Search the data for the string "turquoise" and copy each line in which it appears.

(Input data)

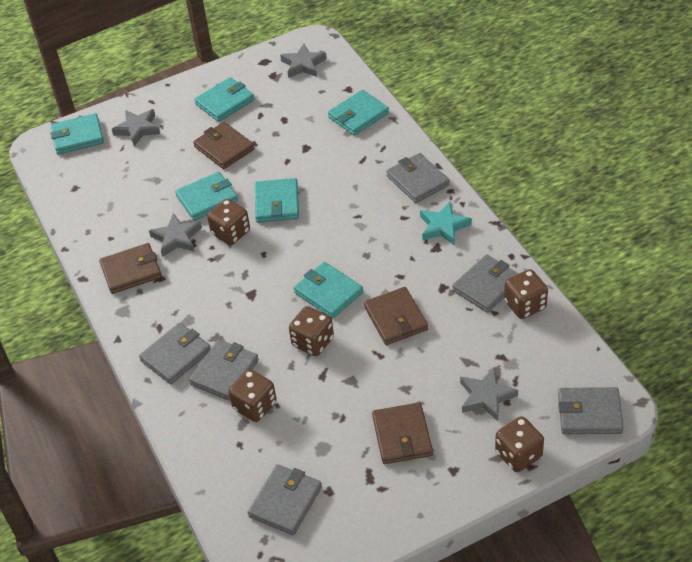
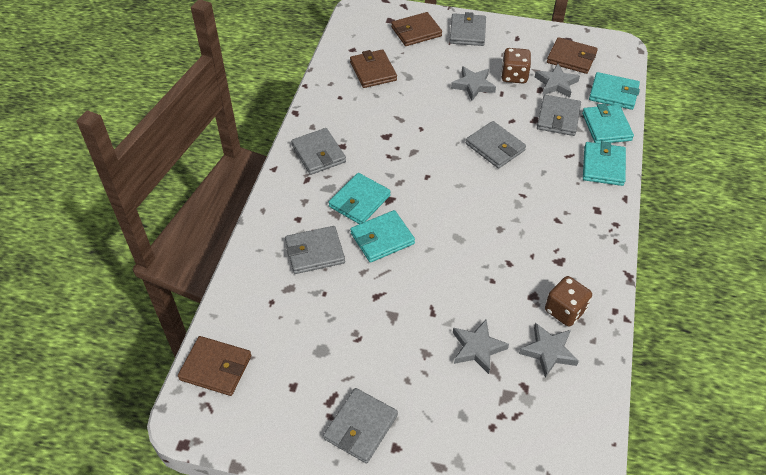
brown dice: 5 -> 2
turquoise star: 1 -> 0
turquoise wallet: 6 -> 5

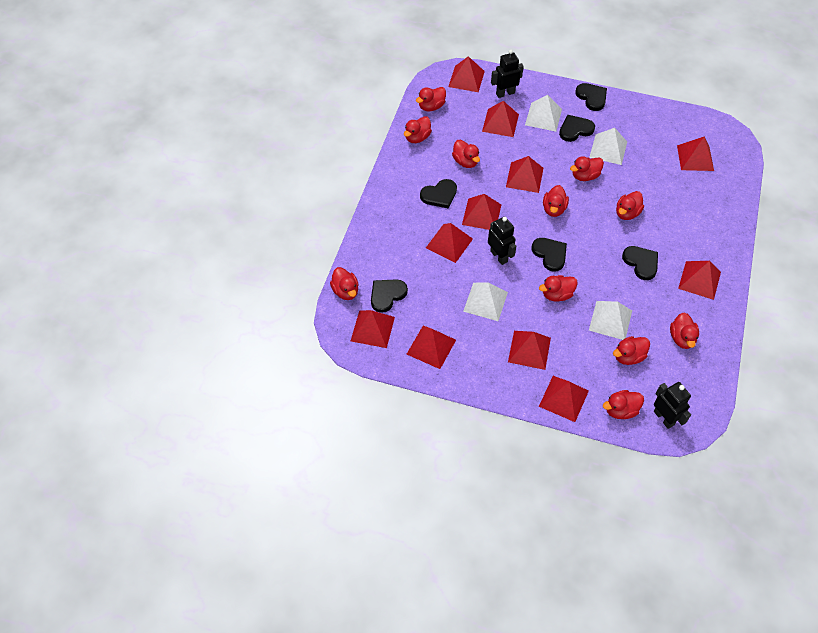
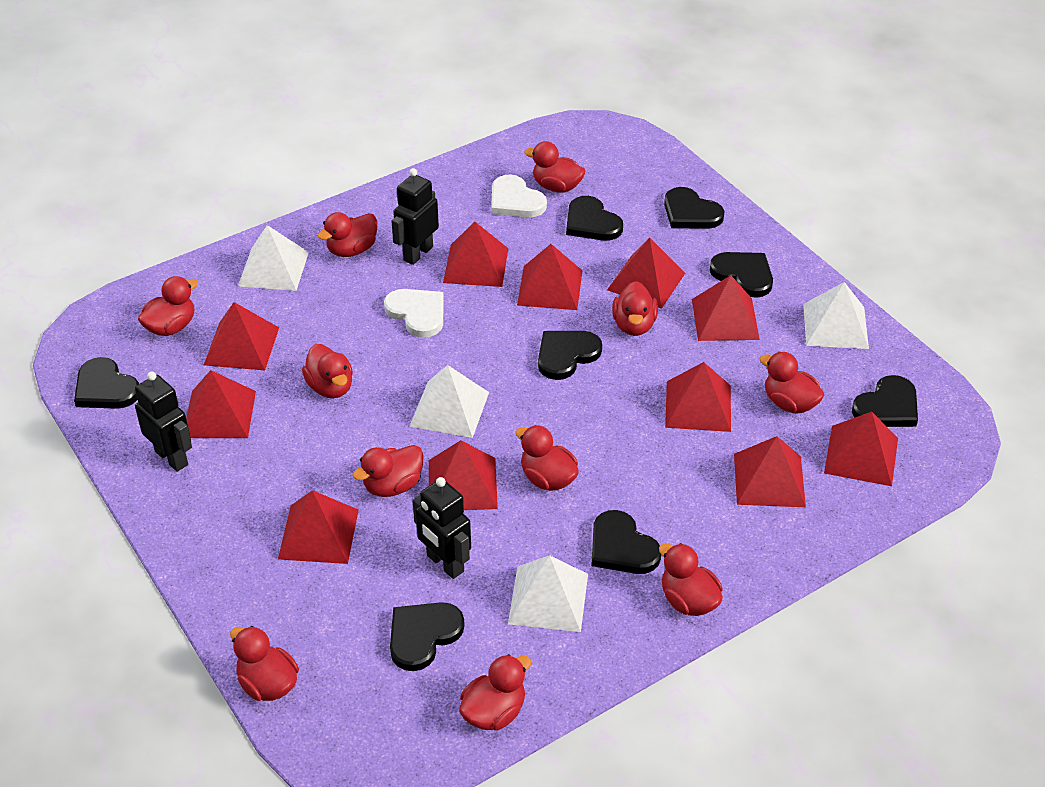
black heart: 6 -> 8
white heart: 0 -> 2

(End Input data)

[Output for this exercise]
turquoise star: 1 -> 0
turquoise wallet: 6 -> 5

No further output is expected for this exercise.